### Short problem:
Convert the material below into a numbered list, running from its first line through the line containing "orange triangle: moved 2 px left, 4 px down", with both of those lines included. Skip any blank lines and leave out everything after that endpoint.

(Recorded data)
========================================
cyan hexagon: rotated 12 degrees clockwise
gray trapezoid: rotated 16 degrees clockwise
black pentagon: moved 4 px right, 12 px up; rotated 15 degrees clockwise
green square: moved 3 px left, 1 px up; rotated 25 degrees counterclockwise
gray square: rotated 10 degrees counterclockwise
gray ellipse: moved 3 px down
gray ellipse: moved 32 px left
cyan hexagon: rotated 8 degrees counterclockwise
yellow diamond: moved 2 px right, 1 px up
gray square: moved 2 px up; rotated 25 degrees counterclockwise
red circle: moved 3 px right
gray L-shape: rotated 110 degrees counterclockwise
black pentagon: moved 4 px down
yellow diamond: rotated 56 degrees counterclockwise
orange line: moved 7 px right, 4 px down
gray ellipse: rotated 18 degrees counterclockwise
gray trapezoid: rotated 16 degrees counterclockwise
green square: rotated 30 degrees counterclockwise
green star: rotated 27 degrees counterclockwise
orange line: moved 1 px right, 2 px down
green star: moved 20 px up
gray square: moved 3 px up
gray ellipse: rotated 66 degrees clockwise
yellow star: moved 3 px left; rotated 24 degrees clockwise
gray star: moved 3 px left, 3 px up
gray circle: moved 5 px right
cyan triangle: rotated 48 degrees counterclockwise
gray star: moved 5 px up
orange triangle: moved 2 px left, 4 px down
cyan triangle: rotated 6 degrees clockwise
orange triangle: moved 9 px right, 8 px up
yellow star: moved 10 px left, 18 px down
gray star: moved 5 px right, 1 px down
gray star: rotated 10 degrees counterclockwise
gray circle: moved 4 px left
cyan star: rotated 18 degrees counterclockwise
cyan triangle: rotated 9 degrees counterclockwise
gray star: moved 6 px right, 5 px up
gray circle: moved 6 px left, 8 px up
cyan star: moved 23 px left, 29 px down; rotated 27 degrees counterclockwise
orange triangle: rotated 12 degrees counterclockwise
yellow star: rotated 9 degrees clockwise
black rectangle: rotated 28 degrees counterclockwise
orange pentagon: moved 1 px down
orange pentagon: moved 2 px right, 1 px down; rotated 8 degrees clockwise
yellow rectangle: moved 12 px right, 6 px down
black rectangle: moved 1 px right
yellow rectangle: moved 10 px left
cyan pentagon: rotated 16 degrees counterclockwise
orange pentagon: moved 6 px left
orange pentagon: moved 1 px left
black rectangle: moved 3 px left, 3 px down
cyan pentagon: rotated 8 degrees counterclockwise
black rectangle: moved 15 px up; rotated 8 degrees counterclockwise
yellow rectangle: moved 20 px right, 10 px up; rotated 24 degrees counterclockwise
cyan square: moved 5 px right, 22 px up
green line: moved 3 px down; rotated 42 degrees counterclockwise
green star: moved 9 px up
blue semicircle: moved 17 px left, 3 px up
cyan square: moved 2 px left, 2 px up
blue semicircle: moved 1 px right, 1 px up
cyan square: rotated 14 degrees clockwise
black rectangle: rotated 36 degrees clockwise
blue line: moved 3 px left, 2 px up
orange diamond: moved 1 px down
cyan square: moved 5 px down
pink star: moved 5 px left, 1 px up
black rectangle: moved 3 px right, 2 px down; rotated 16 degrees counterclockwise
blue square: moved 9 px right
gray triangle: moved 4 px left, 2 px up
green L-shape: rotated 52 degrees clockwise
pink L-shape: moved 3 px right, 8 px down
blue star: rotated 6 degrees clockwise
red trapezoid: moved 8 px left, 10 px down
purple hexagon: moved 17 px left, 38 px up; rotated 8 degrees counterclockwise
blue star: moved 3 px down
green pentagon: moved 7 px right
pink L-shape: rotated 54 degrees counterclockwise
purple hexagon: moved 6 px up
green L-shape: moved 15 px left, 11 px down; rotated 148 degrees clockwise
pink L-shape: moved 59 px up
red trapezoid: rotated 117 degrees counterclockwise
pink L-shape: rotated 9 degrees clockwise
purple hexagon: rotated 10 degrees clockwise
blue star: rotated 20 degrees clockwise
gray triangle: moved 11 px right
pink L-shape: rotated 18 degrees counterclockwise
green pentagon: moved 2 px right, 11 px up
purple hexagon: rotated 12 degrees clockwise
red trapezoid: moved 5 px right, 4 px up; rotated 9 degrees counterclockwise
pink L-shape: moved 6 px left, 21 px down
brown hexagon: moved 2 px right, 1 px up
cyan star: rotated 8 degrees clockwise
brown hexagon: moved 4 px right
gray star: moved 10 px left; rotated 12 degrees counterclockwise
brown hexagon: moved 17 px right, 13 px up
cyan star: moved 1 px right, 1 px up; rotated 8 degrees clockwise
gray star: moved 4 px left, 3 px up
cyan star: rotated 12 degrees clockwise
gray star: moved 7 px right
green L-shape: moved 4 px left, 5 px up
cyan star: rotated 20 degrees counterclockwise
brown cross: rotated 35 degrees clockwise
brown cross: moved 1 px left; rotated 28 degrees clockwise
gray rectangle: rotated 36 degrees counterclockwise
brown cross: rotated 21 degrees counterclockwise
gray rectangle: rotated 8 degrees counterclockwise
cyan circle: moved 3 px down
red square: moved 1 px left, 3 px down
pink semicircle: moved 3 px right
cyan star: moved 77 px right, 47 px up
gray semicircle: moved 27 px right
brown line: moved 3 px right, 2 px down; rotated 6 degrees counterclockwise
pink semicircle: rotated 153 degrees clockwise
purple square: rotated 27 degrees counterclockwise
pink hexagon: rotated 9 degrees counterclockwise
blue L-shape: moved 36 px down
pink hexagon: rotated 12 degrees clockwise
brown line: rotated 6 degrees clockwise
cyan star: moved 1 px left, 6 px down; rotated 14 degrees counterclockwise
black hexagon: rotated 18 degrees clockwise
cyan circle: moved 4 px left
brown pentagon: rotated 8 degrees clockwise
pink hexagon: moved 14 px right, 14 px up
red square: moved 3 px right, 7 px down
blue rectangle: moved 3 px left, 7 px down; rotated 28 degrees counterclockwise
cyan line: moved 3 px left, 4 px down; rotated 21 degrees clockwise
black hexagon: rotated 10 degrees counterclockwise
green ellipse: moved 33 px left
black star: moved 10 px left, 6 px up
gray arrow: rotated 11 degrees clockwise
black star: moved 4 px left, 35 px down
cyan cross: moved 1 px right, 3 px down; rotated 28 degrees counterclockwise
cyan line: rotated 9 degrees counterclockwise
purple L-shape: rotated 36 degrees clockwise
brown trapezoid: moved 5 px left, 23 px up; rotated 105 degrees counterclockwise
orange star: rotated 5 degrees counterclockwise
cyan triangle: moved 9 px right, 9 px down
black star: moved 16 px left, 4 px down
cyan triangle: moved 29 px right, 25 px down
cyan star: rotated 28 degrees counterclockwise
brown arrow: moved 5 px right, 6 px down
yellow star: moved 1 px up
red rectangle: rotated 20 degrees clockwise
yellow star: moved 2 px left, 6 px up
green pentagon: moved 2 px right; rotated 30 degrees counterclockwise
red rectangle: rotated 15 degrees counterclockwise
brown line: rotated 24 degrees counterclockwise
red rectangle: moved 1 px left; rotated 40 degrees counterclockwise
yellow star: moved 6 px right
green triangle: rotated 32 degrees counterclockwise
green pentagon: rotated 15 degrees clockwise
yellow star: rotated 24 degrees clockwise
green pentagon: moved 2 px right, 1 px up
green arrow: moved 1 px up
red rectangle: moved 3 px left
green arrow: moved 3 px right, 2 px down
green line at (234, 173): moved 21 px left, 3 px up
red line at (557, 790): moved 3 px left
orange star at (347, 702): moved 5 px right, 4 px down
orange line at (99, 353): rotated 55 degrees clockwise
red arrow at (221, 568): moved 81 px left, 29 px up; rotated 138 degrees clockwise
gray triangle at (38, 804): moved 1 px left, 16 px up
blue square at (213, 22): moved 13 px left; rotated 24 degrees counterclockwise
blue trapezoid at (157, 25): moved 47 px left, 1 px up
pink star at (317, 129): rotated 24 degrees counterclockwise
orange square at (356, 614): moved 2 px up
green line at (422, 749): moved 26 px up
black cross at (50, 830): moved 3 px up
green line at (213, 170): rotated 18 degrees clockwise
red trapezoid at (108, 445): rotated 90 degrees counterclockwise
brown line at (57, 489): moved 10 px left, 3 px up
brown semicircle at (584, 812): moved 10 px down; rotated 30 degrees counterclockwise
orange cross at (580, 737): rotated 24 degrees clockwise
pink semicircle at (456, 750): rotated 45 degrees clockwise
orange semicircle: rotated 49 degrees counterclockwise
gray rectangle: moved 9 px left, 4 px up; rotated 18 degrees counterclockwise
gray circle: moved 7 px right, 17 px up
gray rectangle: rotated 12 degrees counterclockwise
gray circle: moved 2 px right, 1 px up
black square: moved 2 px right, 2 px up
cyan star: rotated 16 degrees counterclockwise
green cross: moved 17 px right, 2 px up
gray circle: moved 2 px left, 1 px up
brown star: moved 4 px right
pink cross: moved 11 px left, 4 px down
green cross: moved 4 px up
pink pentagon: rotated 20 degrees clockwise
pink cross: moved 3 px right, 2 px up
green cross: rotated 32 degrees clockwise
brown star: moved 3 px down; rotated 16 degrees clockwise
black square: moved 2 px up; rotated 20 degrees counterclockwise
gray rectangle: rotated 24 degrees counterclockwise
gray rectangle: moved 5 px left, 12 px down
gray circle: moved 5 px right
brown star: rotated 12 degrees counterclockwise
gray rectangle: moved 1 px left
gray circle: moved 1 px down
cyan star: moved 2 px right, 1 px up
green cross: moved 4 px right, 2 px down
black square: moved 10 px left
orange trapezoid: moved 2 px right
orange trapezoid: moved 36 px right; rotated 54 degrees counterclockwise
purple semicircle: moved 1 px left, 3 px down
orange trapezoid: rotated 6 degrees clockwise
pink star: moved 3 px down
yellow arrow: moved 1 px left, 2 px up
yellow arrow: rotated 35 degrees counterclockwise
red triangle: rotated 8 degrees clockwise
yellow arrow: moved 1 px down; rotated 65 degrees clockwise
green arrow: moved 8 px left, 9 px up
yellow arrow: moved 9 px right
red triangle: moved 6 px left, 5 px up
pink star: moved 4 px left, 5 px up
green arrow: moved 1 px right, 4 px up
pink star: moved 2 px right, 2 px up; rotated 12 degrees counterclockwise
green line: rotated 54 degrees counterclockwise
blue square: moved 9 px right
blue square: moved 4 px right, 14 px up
========================================
### Exercise answer:
1. cyan hexagon: rotated 12 degrees clockwise
2. gray trapezoid: rotated 16 degrees clockwise
3. black pentagon: moved 4 px right, 12 px up; rotated 15 degrees clockwise
4. green square: moved 3 px left, 1 px up; rotated 25 degrees counterclockwise
5. gray square: rotated 10 degrees counterclockwise
6. gray ellipse: moved 3 px down
7. gray ellipse: moved 32 px left
8. cyan hexagon: rotated 8 degrees counterclockwise
9. yellow diamond: moved 2 px right, 1 px up
10. gray square: moved 2 px up; rotated 25 degrees counterclockwise
11. red circle: moved 3 px right
12. gray L-shape: rotated 110 degrees counterclockwise
13. black pentagon: moved 4 px down
14. yellow diamond: rotated 56 degrees counterclockwise
15. orange line: moved 7 px right, 4 px down
16. gray ellipse: rotated 18 degrees counterclockwise
17. gray trapezoid: rotated 16 degrees counterclockwise
18. green square: rotated 30 degrees counterclockwise
19. green star: rotated 27 degrees counterclockwise
20. orange line: moved 1 px right, 2 px down
21. green star: moved 20 px up
22. gray square: moved 3 px up
23. gray ellipse: rotated 66 degrees clockwise
24. yellow star: moved 3 px left; rotated 24 degrees clockwise
25. gray star: moved 3 px left, 3 px up
26. gray circle: moved 5 px right
27. cyan triangle: rotated 48 degrees counterclockwise
28. gray star: moved 5 px up
29. orange triangle: moved 2 px left, 4 px down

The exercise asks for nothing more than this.